*** Opening Source information ***

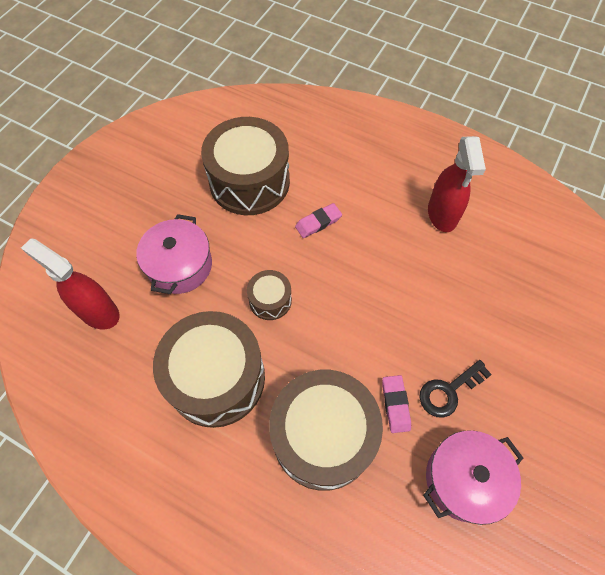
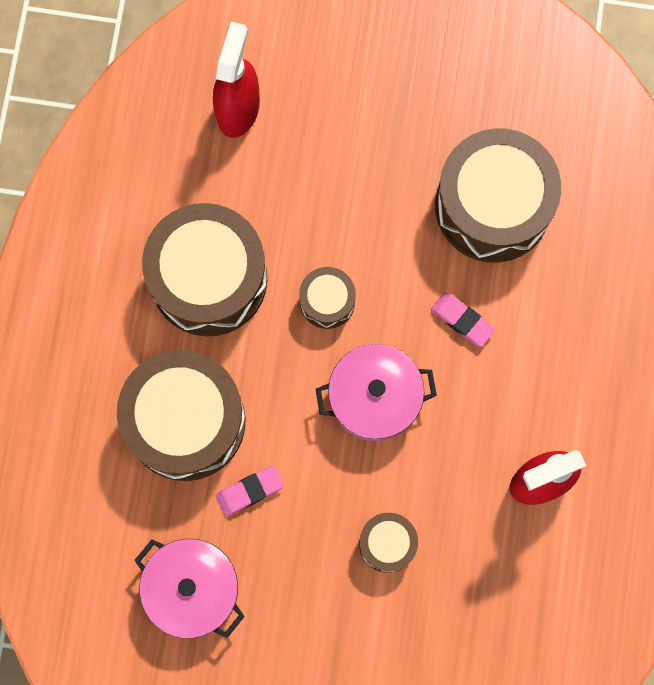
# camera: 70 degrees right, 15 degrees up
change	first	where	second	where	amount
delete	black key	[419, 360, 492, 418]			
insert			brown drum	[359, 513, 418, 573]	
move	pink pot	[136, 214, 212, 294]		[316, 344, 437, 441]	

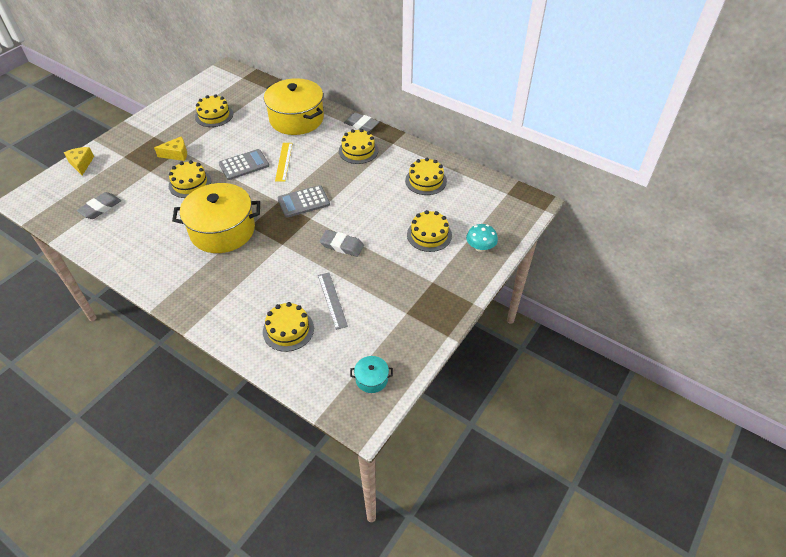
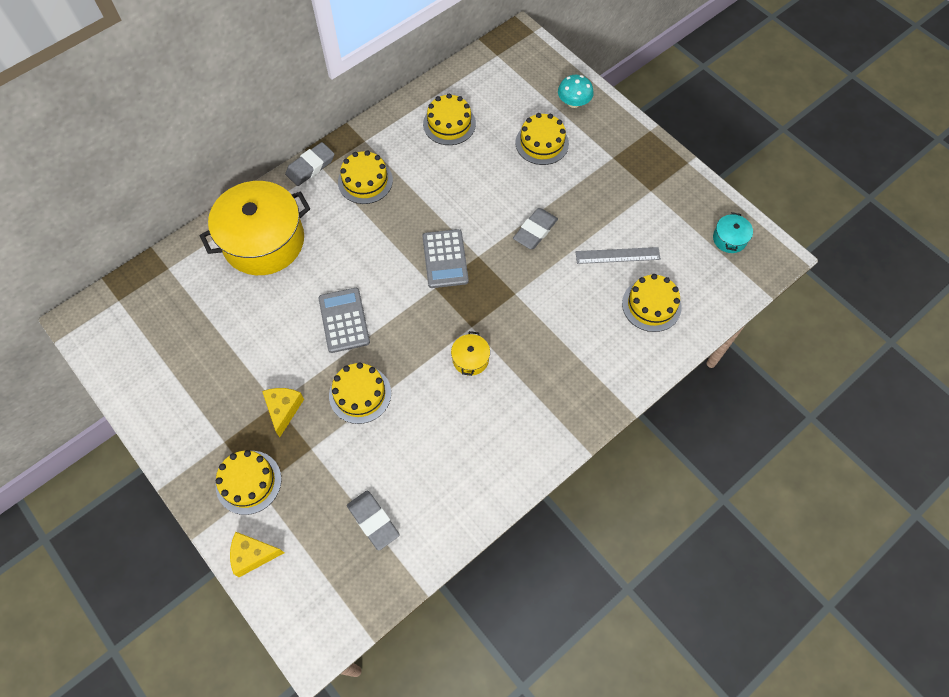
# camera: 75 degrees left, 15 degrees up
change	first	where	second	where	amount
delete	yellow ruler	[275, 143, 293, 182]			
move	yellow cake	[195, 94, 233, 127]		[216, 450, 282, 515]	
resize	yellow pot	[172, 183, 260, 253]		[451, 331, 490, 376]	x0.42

*** Closing Source information ***

→ **Exercise**:
Copy out all the lines of the records that include "camera".

→ **Exercise output**:
# camera: 70 degrees right, 15 degrees up
# camera: 75 degrees left, 15 degrees up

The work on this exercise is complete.